# MATERIAL SUPPLIED
<<<<
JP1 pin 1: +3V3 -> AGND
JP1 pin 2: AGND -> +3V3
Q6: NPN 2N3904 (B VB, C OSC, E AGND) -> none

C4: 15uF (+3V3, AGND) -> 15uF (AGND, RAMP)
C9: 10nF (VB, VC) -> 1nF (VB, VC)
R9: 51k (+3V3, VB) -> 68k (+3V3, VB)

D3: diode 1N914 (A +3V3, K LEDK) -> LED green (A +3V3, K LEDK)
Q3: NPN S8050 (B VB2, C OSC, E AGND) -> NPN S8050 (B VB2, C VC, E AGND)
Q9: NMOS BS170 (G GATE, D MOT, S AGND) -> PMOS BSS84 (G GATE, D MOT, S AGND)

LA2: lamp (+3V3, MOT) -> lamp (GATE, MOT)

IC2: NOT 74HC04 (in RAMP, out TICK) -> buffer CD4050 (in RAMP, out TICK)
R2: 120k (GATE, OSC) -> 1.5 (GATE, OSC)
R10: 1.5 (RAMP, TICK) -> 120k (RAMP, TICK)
>>>>
<<<<
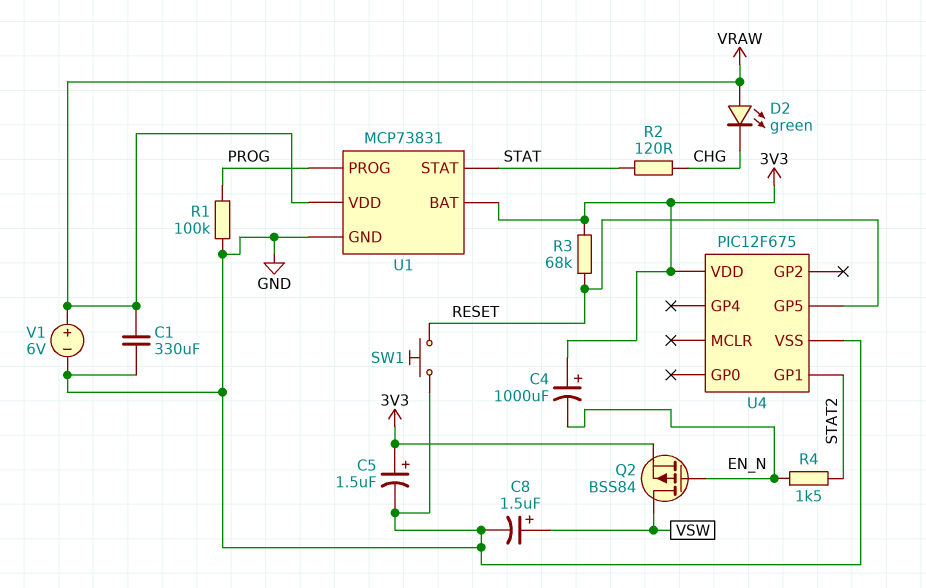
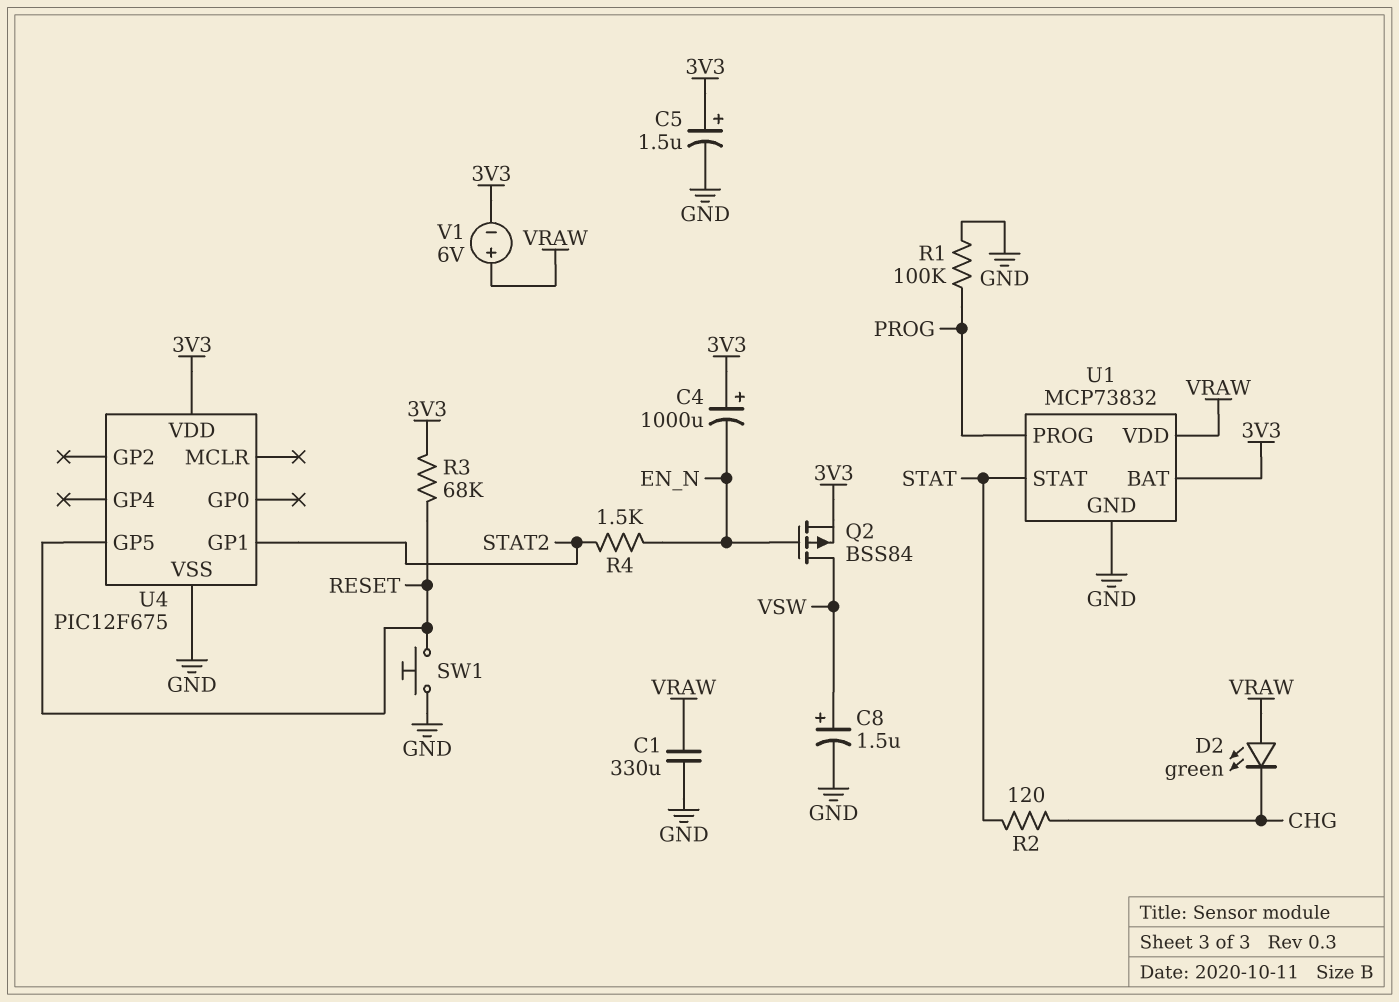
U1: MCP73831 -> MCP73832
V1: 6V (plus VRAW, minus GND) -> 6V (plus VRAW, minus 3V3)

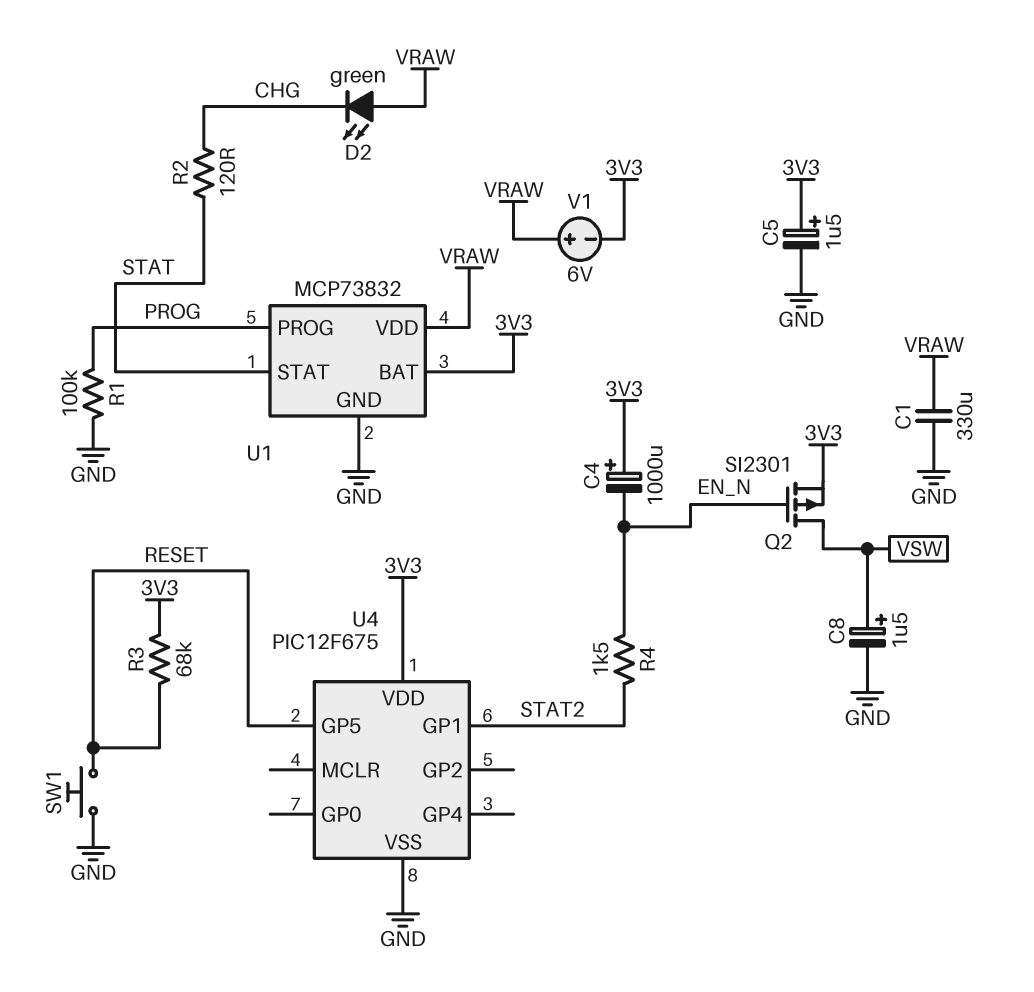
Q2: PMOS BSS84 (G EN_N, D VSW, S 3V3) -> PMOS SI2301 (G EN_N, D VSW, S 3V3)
>>>>
# TASK INSTRUCTIONS
The required output is the stretch of entries above from the line containing "C9: 10nF (VB, VC) -> 1nF (VB, VC)" through the line containing "R10: 1.5 (RAMP, TICK) -> 120k (RAMP, TICK)", reproduced exactly.

# REPLY TO THE TASK
C9: 10nF (VB, VC) -> 1nF (VB, VC)
R9: 51k (+3V3, VB) -> 68k (+3V3, VB)

D3: diode 1N914 (A +3V3, K LEDK) -> LED green (A +3V3, K LEDK)
Q3: NPN S8050 (B VB2, C OSC, E AGND) -> NPN S8050 (B VB2, C VC, E AGND)
Q9: NMOS BS170 (G GATE, D MOT, S AGND) -> PMOS BSS84 (G GATE, D MOT, S AGND)

LA2: lamp (+3V3, MOT) -> lamp (GATE, MOT)

IC2: NOT 74HC04 (in RAMP, out TICK) -> buffer CD4050 (in RAMP, out TICK)
R2: 120k (GATE, OSC) -> 1.5 (GATE, OSC)
R10: 1.5 (RAMP, TICK) -> 120k (RAMP, TICK)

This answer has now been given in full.